◆ Exercise details
Set the data below down again, exactly, with every picture left out.

◆ Recorded information
================================

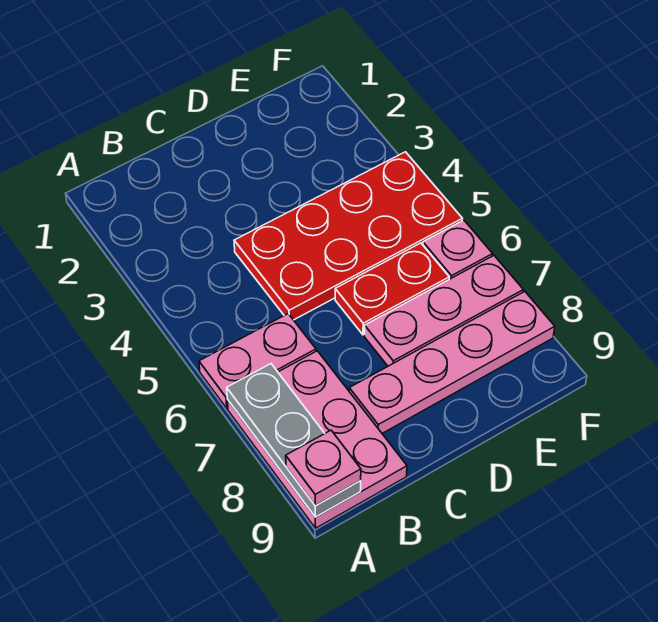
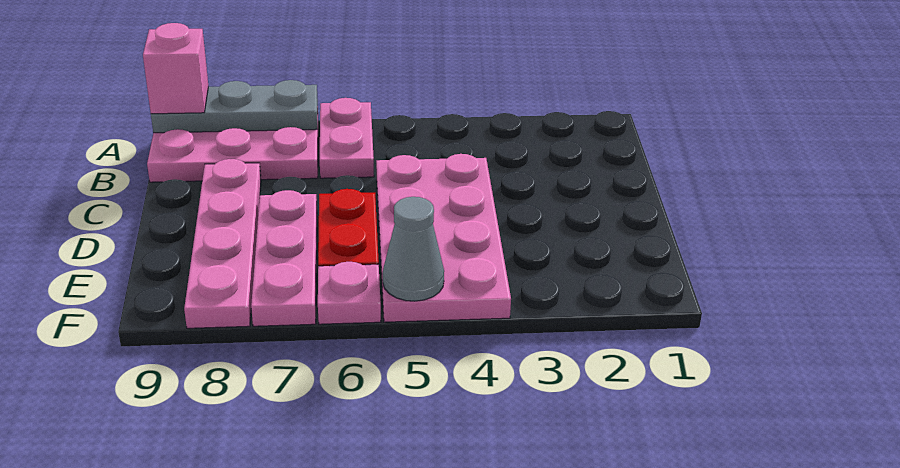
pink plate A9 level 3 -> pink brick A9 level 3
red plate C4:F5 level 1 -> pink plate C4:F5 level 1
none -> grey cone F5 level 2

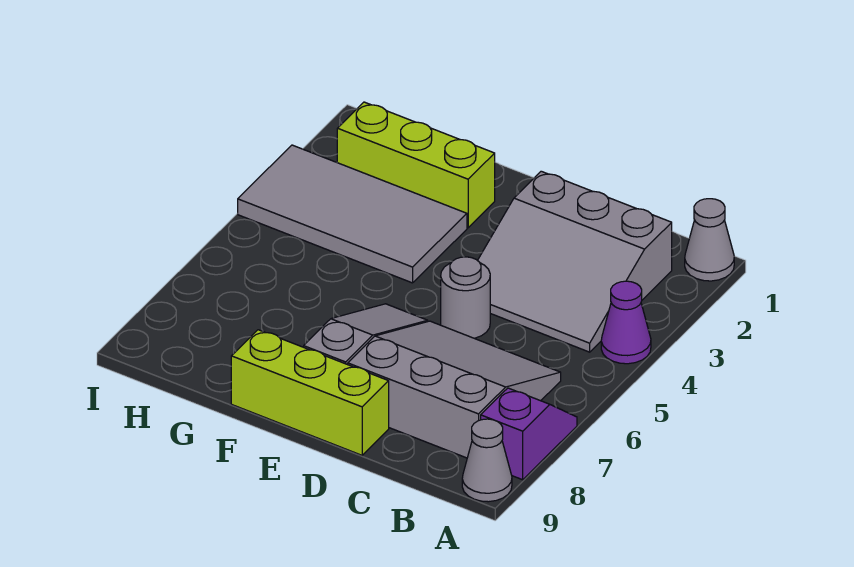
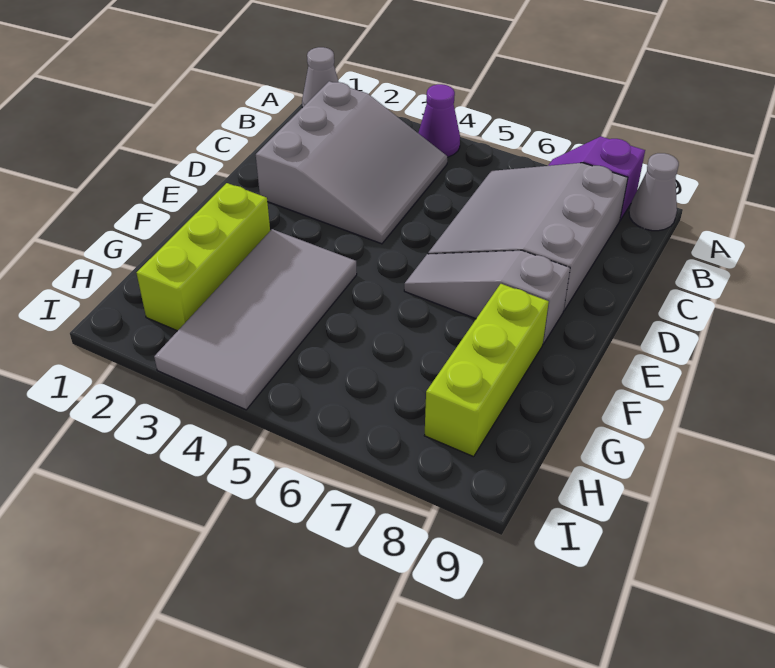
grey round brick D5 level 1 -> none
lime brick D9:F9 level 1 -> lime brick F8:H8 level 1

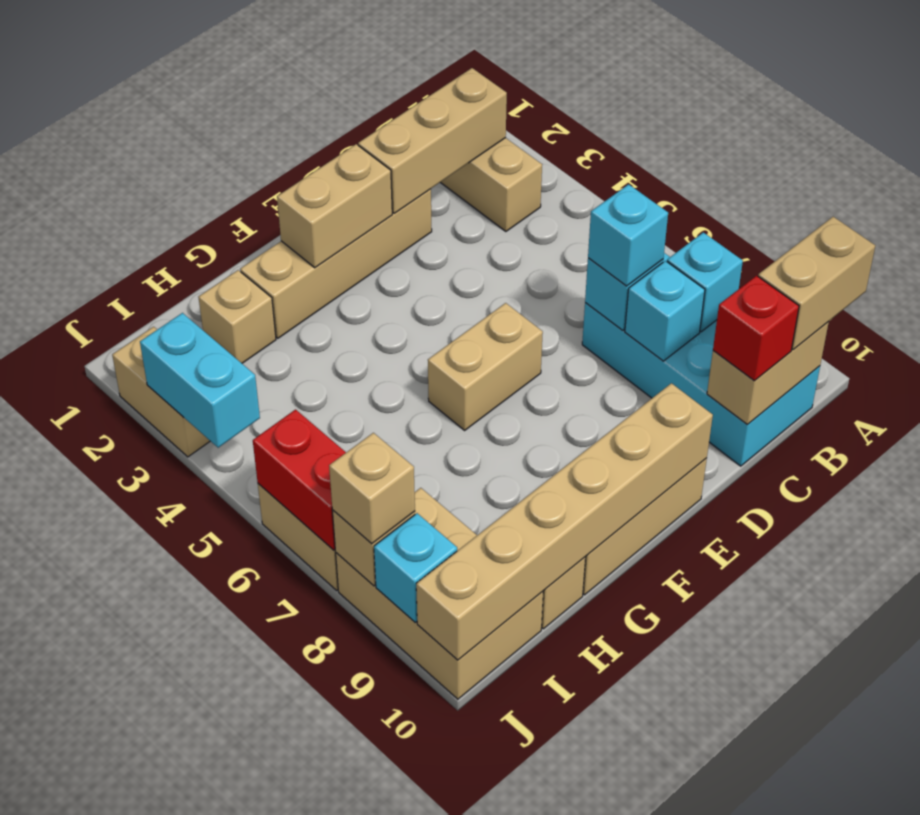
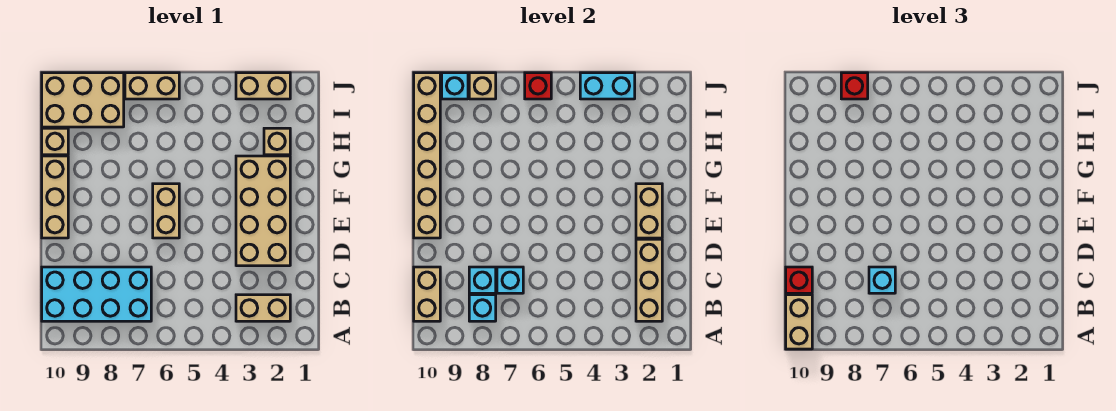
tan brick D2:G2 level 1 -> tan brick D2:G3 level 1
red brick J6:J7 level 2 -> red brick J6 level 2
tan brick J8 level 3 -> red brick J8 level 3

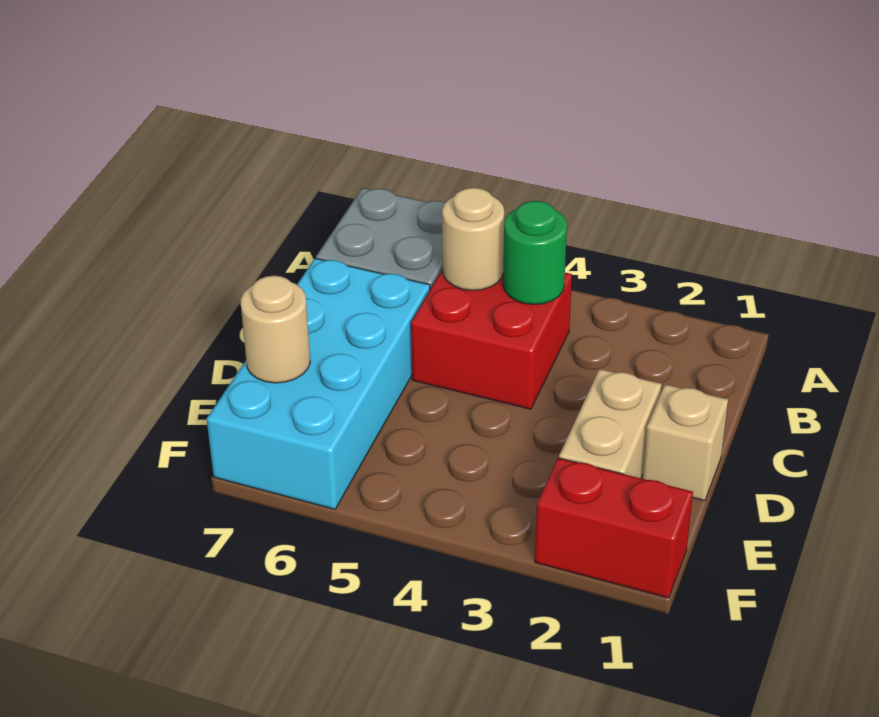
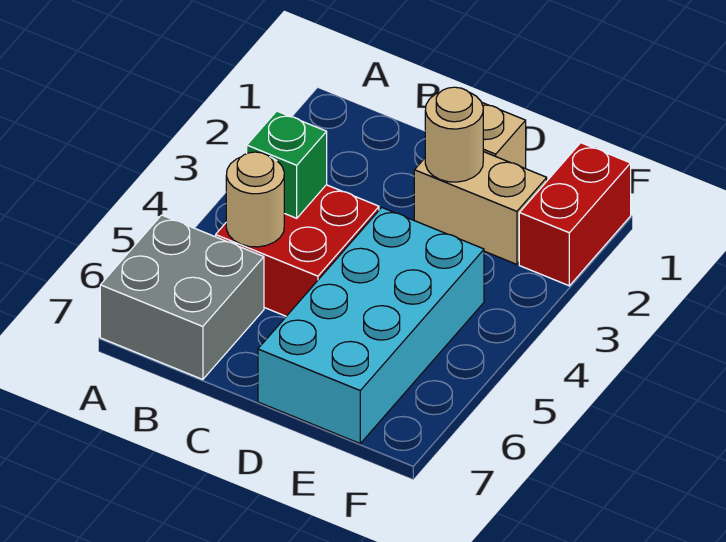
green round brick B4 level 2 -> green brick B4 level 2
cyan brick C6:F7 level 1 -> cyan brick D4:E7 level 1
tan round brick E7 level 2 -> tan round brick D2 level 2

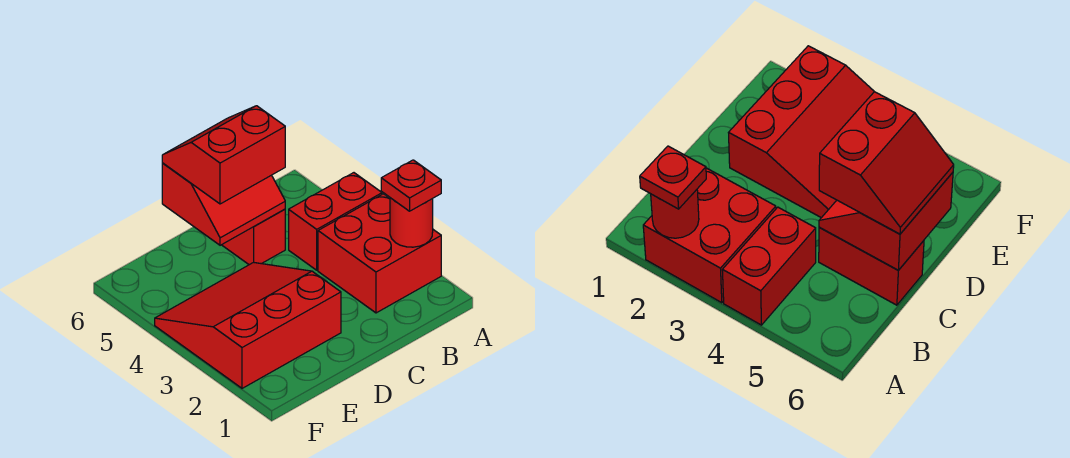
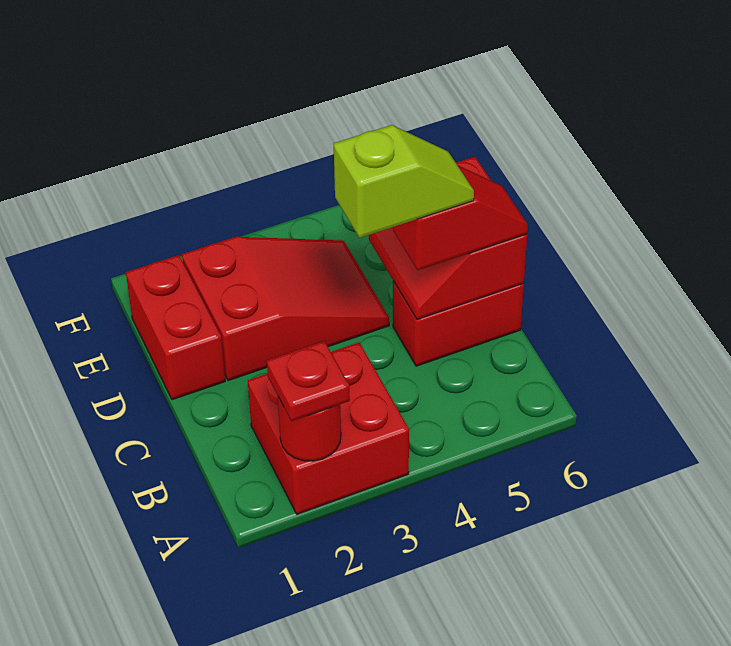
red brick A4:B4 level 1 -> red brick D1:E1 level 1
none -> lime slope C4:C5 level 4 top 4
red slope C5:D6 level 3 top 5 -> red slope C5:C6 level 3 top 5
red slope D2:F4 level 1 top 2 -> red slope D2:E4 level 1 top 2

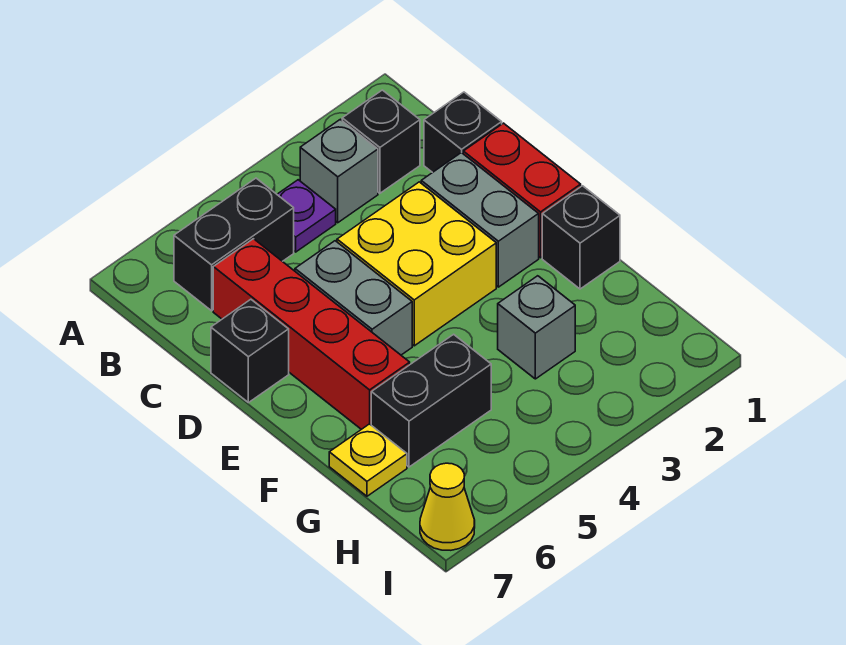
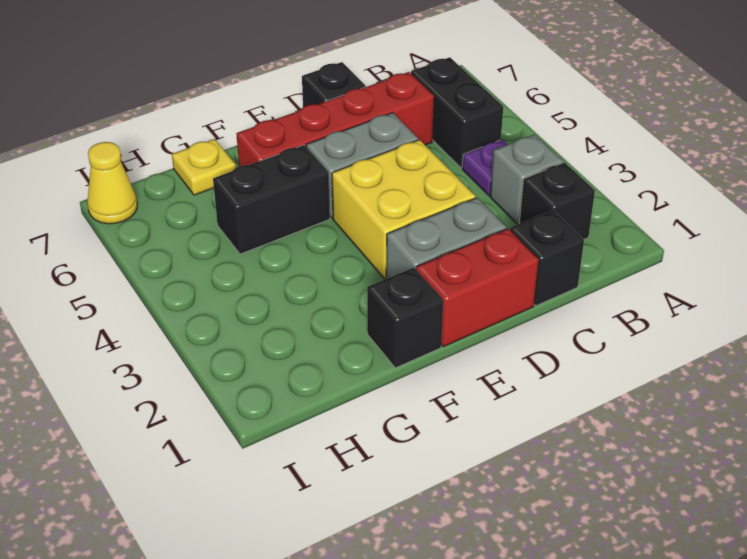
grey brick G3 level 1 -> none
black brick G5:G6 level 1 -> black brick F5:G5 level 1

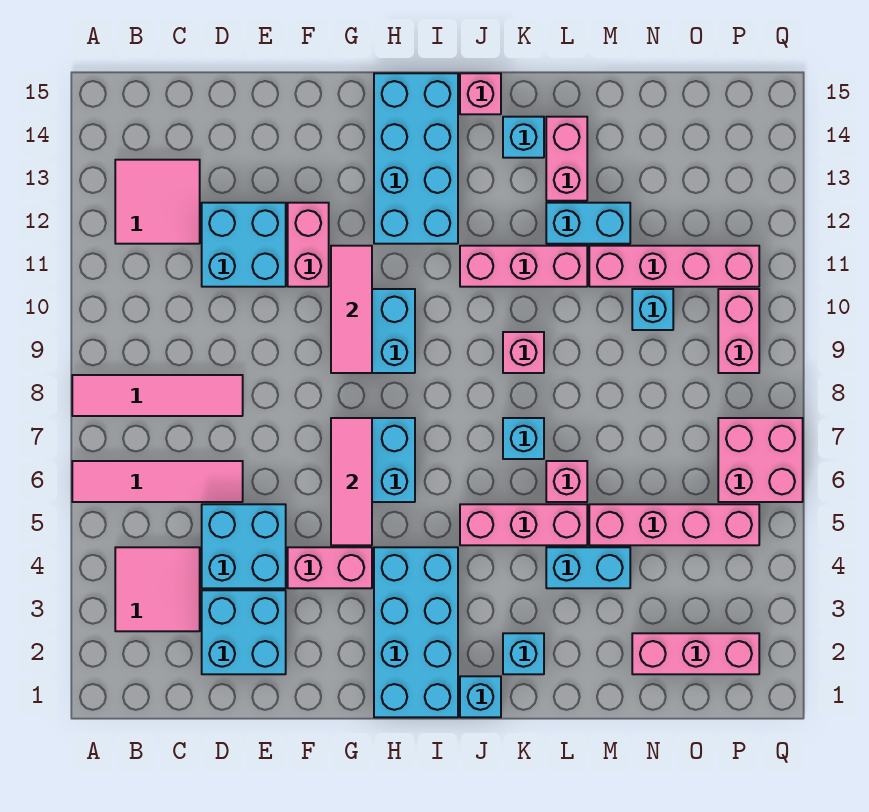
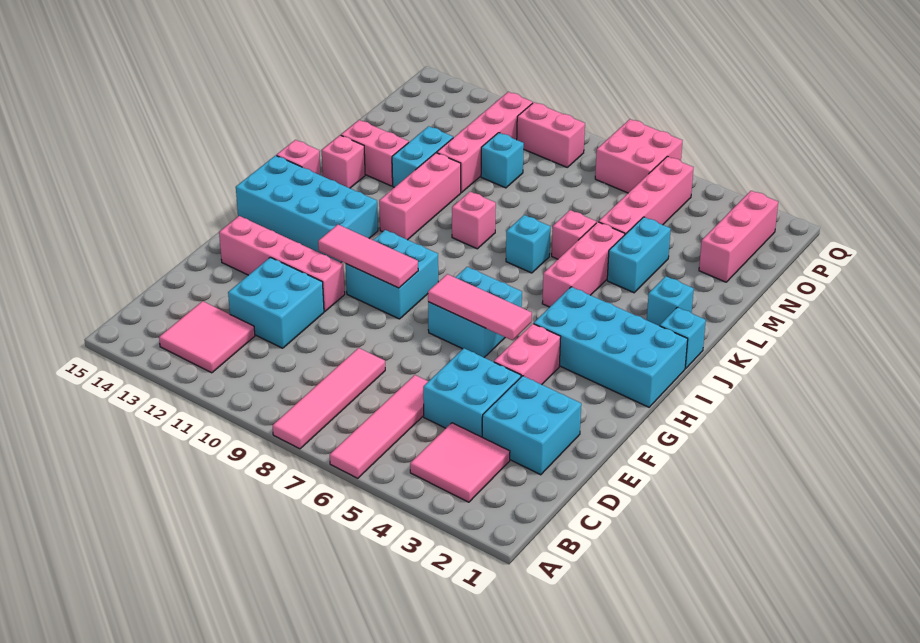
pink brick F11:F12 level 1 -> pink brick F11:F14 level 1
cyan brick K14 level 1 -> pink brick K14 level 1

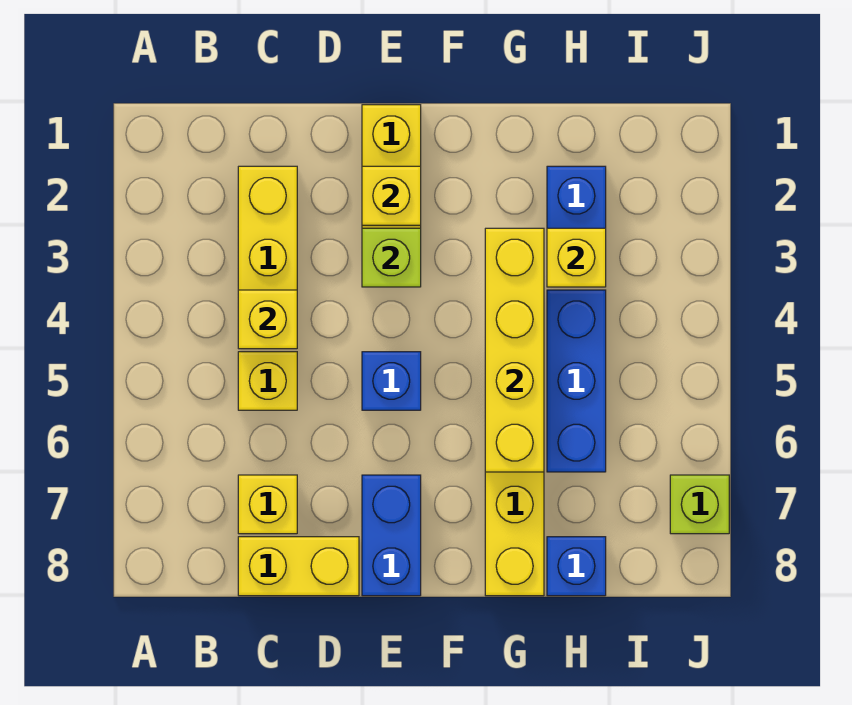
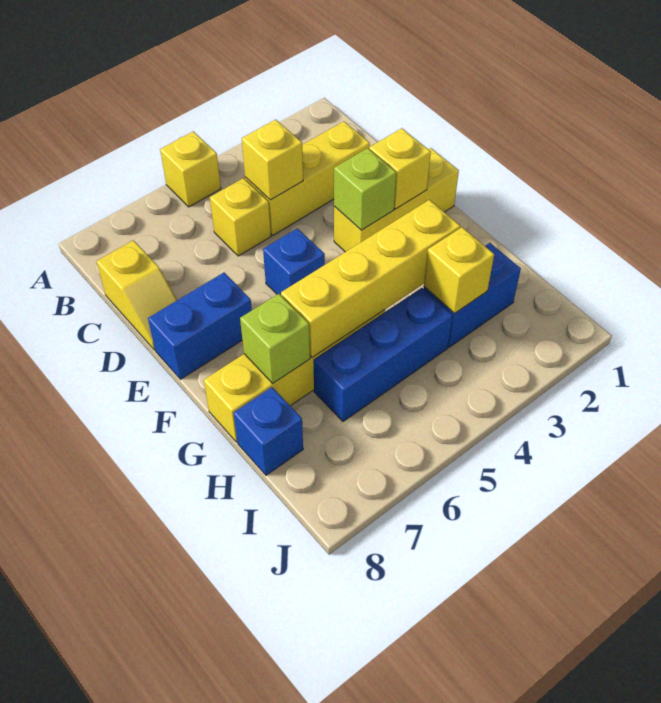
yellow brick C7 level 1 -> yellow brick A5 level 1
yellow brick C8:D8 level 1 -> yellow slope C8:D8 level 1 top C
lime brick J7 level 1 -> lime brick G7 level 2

================================

◆ Answer to the exercise
pink plate A9 level 3 -> pink brick A9 level 3
red plate C4:F5 level 1 -> pink plate C4:F5 level 1
none -> grey cone F5 level 2

grey round brick D5 level 1 -> none
lime brick D9:F9 level 1 -> lime brick F8:H8 level 1

tan brick D2:G2 level 1 -> tan brick D2:G3 level 1
red brick J6:J7 level 2 -> red brick J6 level 2
tan brick J8 level 3 -> red brick J8 level 3

green round brick B4 level 2 -> green brick B4 level 2
cyan brick C6:F7 level 1 -> cyan brick D4:E7 level 1
tan round brick E7 level 2 -> tan round brick D2 level 2

red brick A4:B4 level 1 -> red brick D1:E1 level 1
none -> lime slope C4:C5 level 4 top 4
red slope C5:D6 level 3 top 5 -> red slope C5:C6 level 3 top 5
red slope D2:F4 level 1 top 2 -> red slope D2:E4 level 1 top 2

grey brick G3 level 1 -> none
black brick G5:G6 level 1 -> black brick F5:G5 level 1

pink brick F11:F12 level 1 -> pink brick F11:F14 level 1
cyan brick K14 level 1 -> pink brick K14 level 1

yellow brick C7 level 1 -> yellow brick A5 level 1
yellow brick C8:D8 level 1 -> yellow slope C8:D8 level 1 top C
lime brick J7 level 1 -> lime brick G7 level 2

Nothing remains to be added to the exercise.